Your objective
In the material below, find the line with "camera: 25 degrees right, 10 degrees up" and the line with "(273, 274) = (377, 388): black", then output those two lines and every line between them, exactly.

Dataset
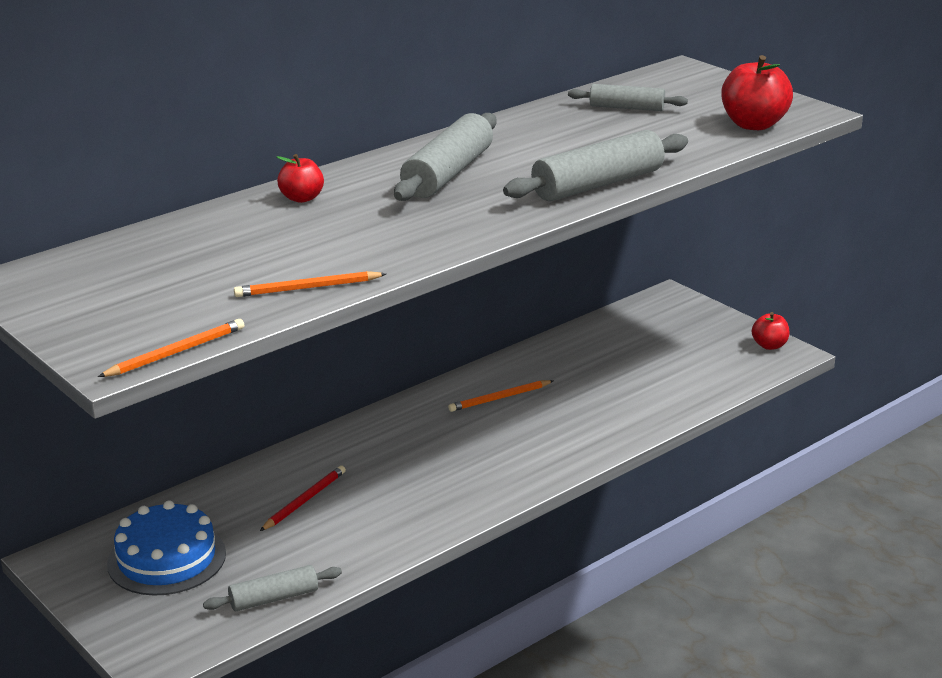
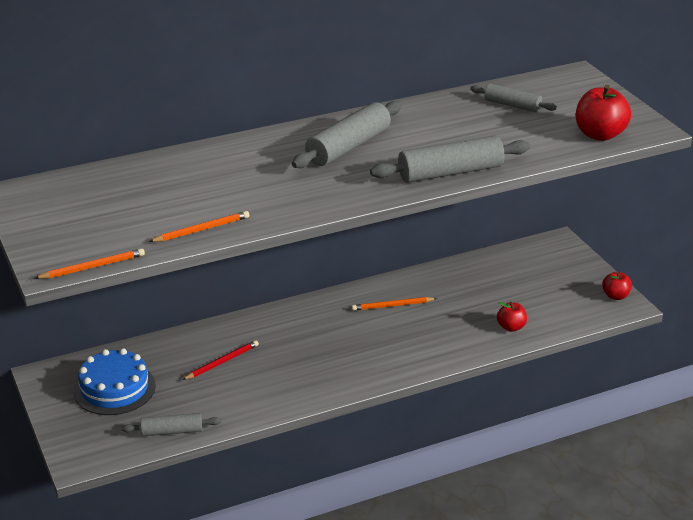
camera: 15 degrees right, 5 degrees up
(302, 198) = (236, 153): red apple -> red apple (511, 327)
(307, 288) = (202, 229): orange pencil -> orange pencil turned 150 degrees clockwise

---

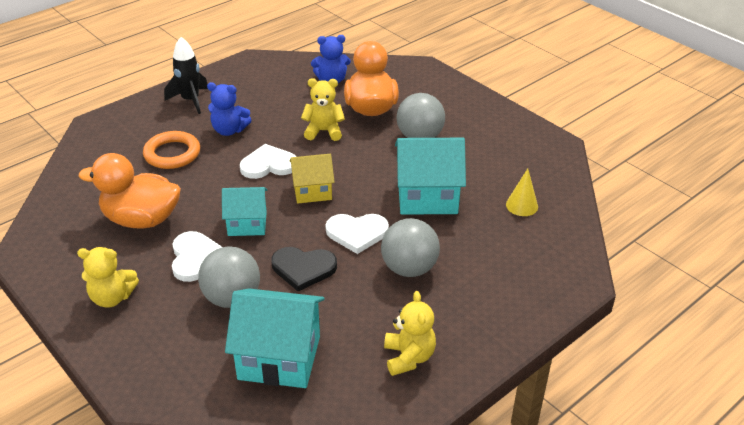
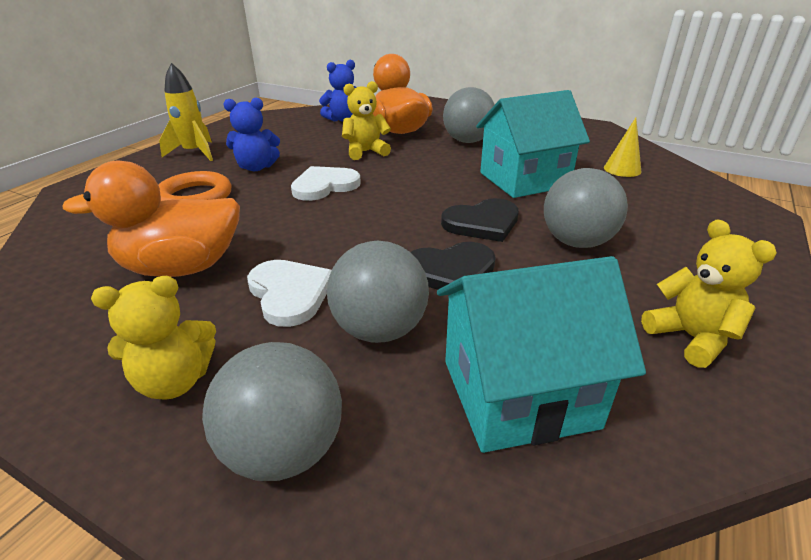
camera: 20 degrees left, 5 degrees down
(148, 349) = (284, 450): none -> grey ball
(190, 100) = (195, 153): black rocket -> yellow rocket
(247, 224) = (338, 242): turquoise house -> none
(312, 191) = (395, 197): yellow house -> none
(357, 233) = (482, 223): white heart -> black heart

* * *

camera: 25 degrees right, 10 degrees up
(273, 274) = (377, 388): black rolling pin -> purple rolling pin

Reply
camera: 25 degrees right, 10 degrees up
(273, 274) = (377, 388): black rolling pin -> purple rolling pin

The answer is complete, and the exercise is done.